» Aim of the exercise
Find the lines holding the string "brick" in the data, then copy all of them.

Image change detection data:
○ ○ ○ ○ ○ ○ ○

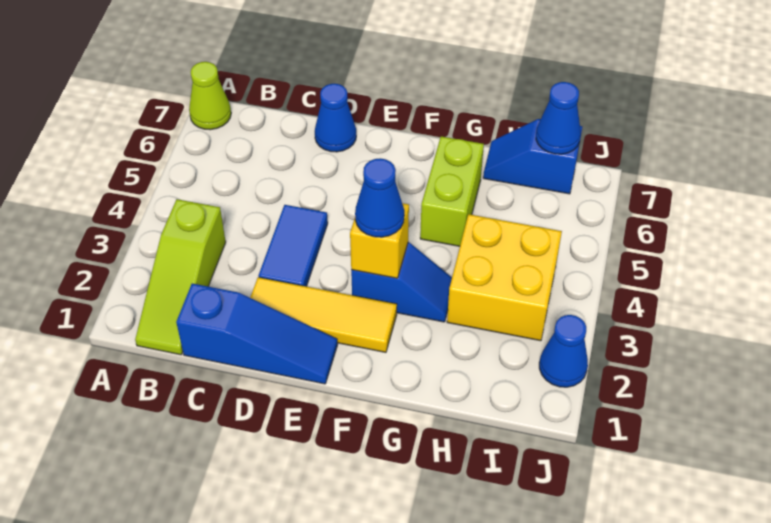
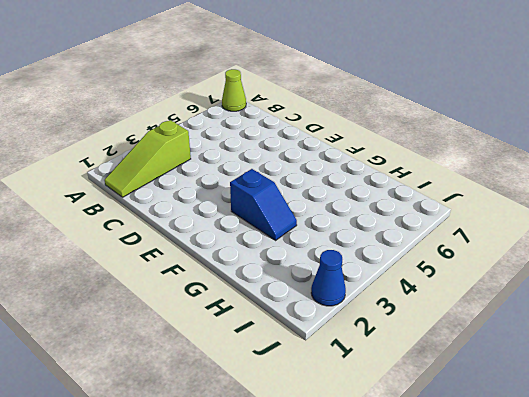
none -> blue slope C1:E1 level 1 top C
none -> yellow tile D2:F2 level 1
none -> blue tile D3:D4 level 1

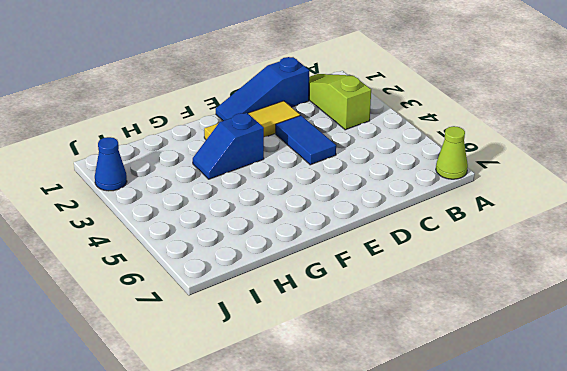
none -> blue cone D7 level 1
none -> lime brick G5:G6 level 1
none -> yellow brick H3:I4 level 1

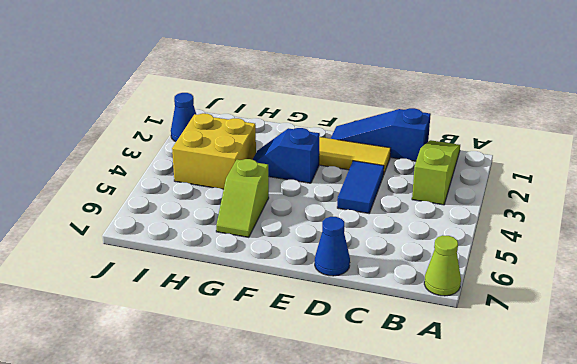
lime slope G5:G6 level 1 top 5 -> lime brick G5:G6 level 1
none -> blue slope H7:I7 level 1 top I
none -> yellow brick F3 level 2
none -> blue cone I7 level 2

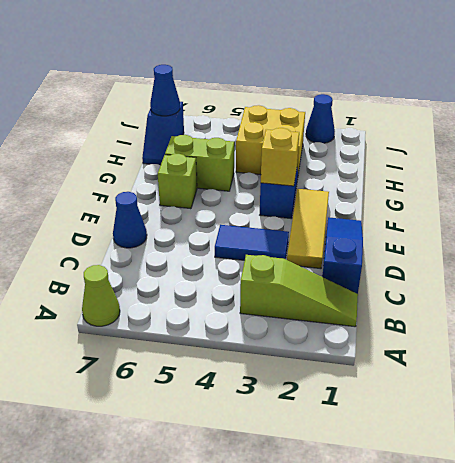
lime brick F6 level 1 -> none
none -> blue cone F3 level 3

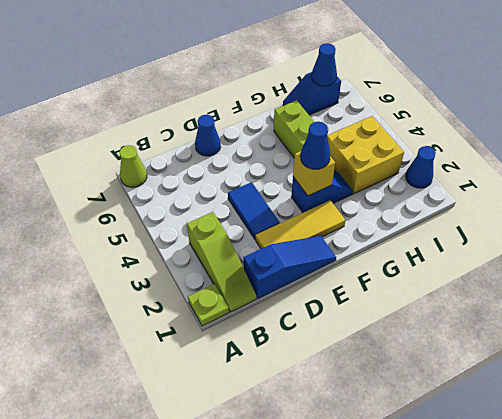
lime plate A1 level 1 -> none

○ ○ ○ ○ ○ ○ ○

» Solution to this task
none -> lime brick G5:G6 level 1
none -> yellow brick H3:I4 level 1
lime slope G5:G6 level 1 top 5 -> lime brick G5:G6 level 1
none -> yellow brick F3 level 2
lime brick F6 level 1 -> none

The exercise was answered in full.